**Data records**
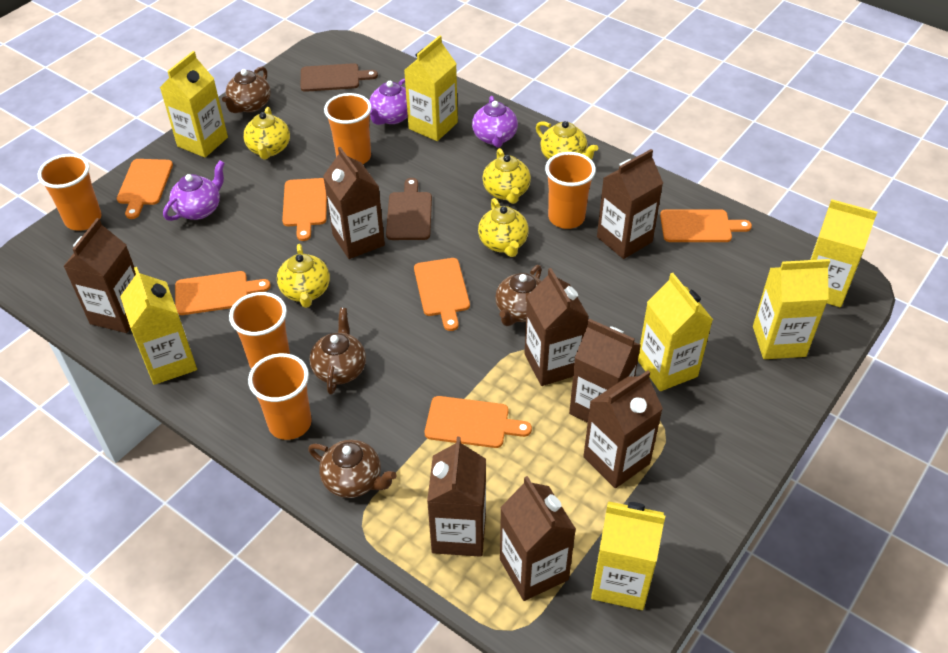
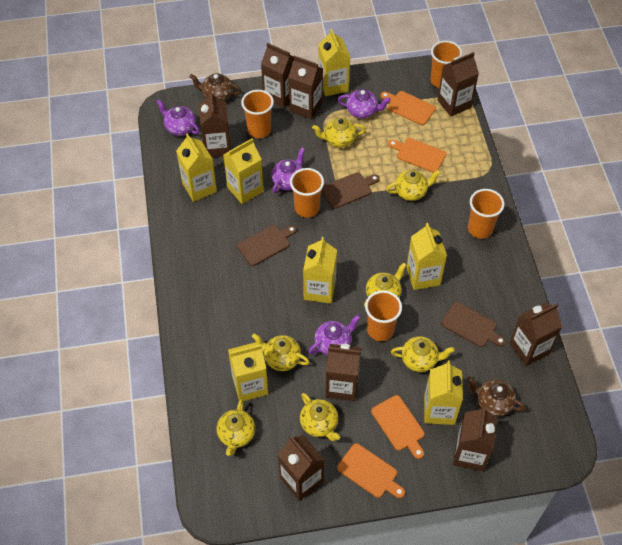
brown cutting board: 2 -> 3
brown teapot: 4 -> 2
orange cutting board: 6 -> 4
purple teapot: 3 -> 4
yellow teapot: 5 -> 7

**Aim of the task**
Please return the whole listing exactly. Do not copy its images.

**Reply**
brown cutting board: 2 -> 3
brown teapot: 4 -> 2
orange cutting board: 6 -> 4
purple teapot: 3 -> 4
yellow teapot: 5 -> 7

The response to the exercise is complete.